-- ACTION ITEM --
Leaving the images out, output each entry below exactly.

-- LISTED RECORDS --

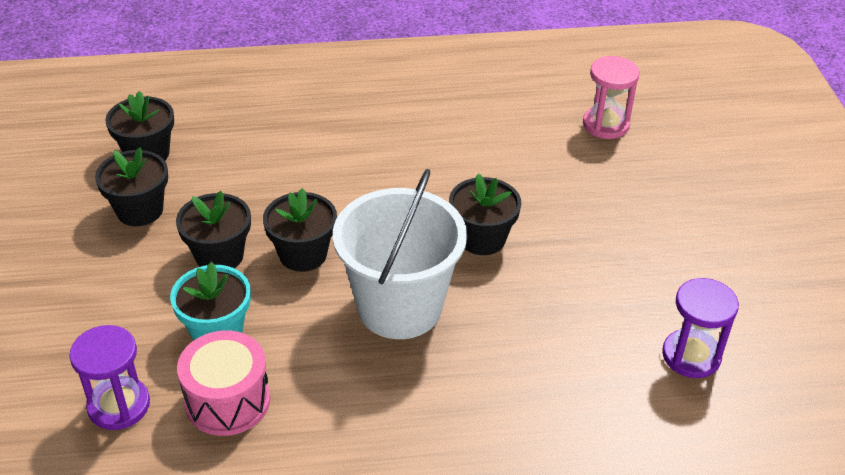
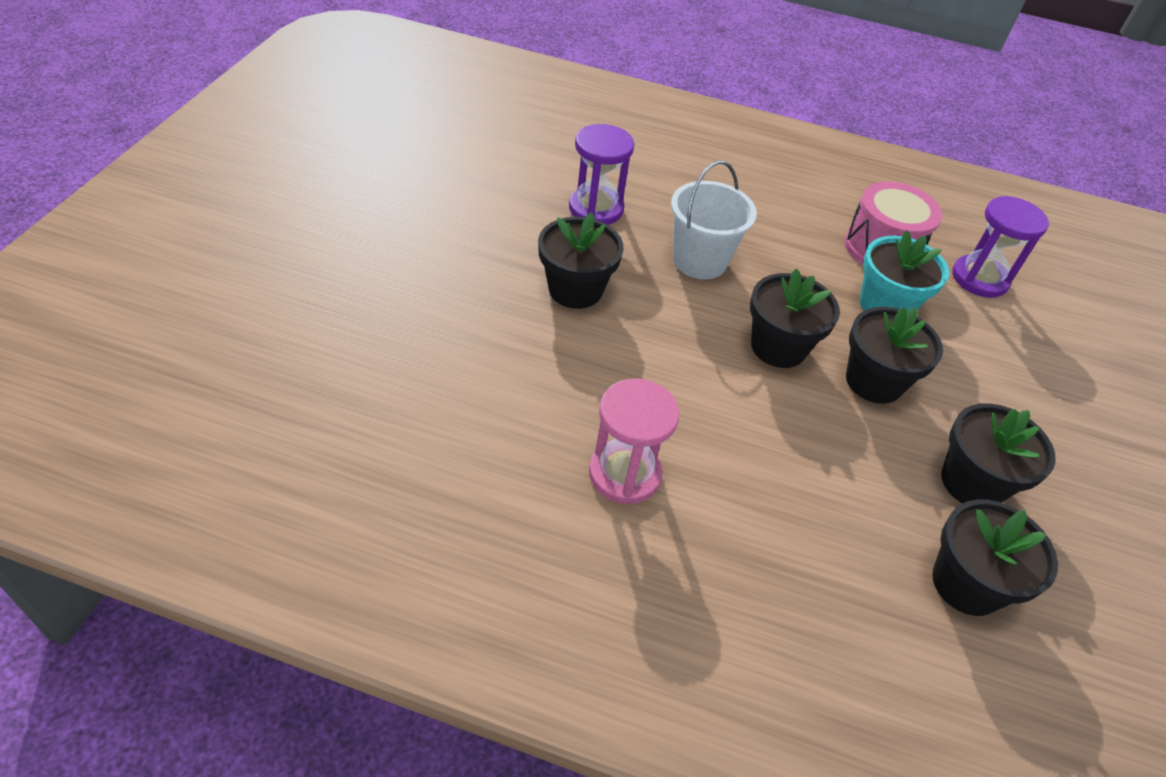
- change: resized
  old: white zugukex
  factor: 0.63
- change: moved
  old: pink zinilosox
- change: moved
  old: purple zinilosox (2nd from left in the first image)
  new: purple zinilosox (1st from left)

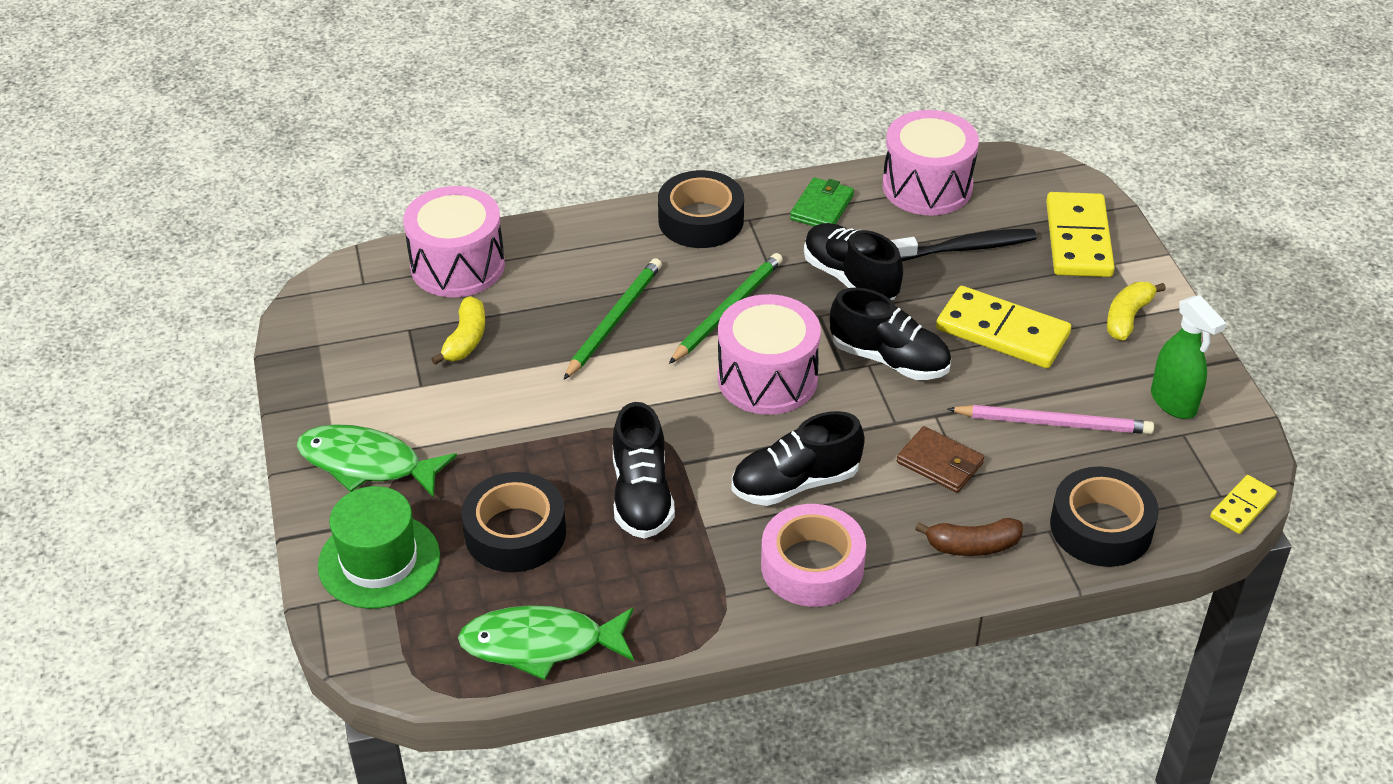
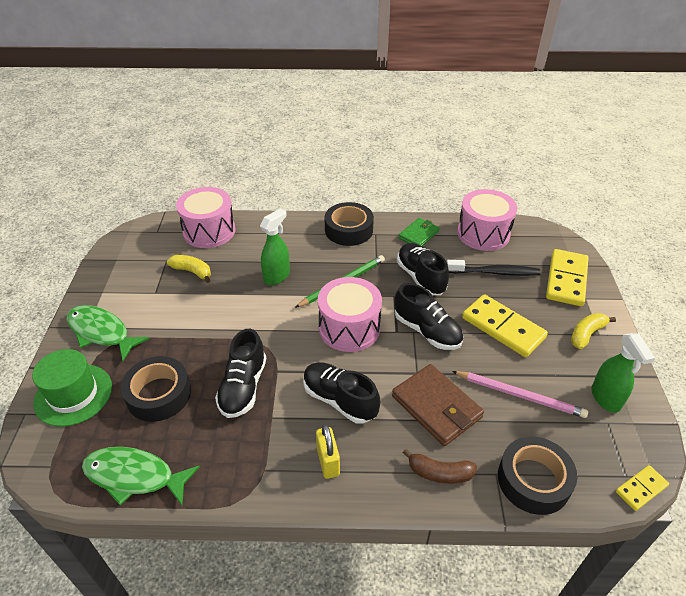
- change: turned
  old: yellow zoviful (1st from left)
  degrees: -90
- change: replaced
  old: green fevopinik (1st from left)
  new: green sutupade (1st from left)
- change: turned
  old: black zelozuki (2nd from left)
  degrees: 45
- change: replaced
  old: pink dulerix
  new: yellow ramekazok
- change: resized
  old: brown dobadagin
  factor: 1.61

-- RESPONSE TO THIS EXERCISE --
- change: resized
  old: white zugukex
  factor: 0.63
- change: moved
  old: pink zinilosox
- change: moved
  old: purple zinilosox (2nd from left in the first image)
  new: purple zinilosox (1st from left)

- change: turned
  old: yellow zoviful (1st from left)
  degrees: -90
- change: replaced
  old: green fevopinik (1st from left)
  new: green sutupade (1st from left)
- change: turned
  old: black zelozuki (2nd from left)
  degrees: 45
- change: replaced
  old: pink dulerix
  new: yellow ramekazok
- change: resized
  old: brown dobadagin
  factor: 1.61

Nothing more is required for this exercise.